-- Data for review follows --

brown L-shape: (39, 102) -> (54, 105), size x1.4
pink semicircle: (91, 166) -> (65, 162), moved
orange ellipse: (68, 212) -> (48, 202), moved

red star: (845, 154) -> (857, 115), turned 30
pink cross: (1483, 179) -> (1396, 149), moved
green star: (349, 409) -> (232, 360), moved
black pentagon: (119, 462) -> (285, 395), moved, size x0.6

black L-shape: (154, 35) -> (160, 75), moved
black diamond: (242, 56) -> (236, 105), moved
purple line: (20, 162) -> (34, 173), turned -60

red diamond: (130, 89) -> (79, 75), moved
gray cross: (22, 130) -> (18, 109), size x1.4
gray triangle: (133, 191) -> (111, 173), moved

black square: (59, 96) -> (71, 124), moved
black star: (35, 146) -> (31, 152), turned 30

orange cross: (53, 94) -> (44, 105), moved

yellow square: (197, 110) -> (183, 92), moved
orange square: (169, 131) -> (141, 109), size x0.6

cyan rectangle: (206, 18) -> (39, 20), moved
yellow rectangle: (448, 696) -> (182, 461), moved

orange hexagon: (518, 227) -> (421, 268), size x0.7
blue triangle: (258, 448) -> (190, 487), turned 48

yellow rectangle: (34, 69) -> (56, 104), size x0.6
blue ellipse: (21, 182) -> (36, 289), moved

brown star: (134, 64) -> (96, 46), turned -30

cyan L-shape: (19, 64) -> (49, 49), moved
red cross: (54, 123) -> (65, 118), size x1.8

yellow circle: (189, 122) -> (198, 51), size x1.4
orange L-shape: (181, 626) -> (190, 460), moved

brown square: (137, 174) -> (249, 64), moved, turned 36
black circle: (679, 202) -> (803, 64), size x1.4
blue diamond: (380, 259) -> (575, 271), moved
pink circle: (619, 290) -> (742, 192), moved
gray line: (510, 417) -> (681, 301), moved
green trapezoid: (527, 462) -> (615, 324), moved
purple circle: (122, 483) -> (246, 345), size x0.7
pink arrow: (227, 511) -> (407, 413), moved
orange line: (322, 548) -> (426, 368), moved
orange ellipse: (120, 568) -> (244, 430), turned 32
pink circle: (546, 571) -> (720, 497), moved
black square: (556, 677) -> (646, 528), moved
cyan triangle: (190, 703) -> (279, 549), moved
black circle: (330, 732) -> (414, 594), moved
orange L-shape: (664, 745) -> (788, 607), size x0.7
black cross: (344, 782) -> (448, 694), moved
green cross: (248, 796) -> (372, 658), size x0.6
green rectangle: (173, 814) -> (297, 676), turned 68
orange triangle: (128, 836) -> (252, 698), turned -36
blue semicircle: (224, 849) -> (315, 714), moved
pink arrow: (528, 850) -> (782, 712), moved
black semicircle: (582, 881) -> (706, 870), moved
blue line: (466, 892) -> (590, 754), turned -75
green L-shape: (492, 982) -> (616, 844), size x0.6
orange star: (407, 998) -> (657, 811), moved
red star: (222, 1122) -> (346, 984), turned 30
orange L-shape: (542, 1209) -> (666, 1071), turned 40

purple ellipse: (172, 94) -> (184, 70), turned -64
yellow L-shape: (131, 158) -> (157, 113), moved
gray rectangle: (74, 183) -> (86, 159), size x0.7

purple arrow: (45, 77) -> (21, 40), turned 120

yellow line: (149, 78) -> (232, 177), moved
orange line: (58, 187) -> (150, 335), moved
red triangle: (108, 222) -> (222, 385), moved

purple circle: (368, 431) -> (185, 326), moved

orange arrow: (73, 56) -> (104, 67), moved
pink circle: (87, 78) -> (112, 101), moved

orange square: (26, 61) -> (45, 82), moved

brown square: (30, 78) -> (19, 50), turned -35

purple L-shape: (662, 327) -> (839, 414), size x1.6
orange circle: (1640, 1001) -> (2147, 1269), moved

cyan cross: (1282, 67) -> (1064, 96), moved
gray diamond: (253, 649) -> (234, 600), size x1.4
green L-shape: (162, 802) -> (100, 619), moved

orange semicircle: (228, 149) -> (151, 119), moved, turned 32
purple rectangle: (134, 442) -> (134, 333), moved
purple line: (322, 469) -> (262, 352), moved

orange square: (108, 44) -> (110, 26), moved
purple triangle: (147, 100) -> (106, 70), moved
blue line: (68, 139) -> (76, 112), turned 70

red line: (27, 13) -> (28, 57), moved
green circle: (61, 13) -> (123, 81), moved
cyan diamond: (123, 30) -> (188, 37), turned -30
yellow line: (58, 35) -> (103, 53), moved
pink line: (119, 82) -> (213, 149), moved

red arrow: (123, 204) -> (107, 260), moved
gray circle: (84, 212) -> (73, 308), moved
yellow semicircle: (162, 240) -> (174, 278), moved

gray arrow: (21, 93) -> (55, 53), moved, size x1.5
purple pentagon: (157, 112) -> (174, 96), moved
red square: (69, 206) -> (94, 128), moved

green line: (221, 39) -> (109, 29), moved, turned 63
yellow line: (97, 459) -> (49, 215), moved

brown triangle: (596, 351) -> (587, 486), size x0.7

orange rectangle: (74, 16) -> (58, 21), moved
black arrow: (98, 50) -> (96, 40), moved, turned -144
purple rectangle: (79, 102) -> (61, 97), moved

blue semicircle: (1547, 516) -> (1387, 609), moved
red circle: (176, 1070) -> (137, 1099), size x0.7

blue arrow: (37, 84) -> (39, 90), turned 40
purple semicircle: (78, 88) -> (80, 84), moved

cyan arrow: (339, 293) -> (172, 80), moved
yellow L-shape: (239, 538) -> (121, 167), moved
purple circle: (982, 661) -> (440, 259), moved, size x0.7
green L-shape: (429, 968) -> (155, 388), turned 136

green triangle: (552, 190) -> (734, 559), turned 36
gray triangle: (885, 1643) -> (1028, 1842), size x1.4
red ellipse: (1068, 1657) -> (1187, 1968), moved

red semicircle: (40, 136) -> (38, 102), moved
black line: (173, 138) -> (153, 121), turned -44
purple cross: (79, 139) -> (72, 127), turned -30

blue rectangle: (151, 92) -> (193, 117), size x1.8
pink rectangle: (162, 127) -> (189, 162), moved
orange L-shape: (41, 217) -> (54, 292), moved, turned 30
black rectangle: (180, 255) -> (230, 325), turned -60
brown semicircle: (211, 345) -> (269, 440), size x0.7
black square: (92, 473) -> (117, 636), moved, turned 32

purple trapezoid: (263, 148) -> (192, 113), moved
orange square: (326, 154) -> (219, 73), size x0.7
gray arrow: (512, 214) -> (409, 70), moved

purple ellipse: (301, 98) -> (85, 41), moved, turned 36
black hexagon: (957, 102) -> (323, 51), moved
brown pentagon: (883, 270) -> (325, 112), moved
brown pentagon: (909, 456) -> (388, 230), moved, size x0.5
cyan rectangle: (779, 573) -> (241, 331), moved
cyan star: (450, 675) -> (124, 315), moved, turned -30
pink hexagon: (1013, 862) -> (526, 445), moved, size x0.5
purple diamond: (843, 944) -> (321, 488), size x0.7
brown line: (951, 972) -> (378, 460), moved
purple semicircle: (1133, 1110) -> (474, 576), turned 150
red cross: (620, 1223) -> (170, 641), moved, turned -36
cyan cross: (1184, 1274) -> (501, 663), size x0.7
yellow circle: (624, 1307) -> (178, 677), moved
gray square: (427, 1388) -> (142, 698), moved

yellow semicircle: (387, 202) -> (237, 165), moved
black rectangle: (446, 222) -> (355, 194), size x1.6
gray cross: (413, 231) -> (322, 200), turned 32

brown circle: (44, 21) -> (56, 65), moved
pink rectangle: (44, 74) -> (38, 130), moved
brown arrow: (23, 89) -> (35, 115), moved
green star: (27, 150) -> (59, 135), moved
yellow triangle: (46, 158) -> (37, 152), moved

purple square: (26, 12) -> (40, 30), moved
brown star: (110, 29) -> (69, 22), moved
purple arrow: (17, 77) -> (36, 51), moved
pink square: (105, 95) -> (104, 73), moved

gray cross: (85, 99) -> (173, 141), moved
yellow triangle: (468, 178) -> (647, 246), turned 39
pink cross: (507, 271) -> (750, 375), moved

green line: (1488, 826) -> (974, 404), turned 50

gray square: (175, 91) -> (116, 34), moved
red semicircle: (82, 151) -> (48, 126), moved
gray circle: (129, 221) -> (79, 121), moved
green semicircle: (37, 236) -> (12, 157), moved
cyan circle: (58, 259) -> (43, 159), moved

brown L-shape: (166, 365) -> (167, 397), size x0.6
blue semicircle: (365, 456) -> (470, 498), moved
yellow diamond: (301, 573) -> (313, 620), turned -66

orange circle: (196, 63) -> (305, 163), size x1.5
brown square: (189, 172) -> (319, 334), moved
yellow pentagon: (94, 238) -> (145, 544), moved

-- Data for review concluded --

*Task statement:*
Lines in the data that include the word "pentagon" should all be copied.

*Result:*
black pentagon: (119, 462) -> (285, 395), moved, size x0.6
purple pentagon: (157, 112) -> (174, 96), moved
brown pentagon: (883, 270) -> (325, 112), moved
brown pentagon: (909, 456) -> (388, 230), moved, size x0.5
yellow pentagon: (94, 238) -> (145, 544), moved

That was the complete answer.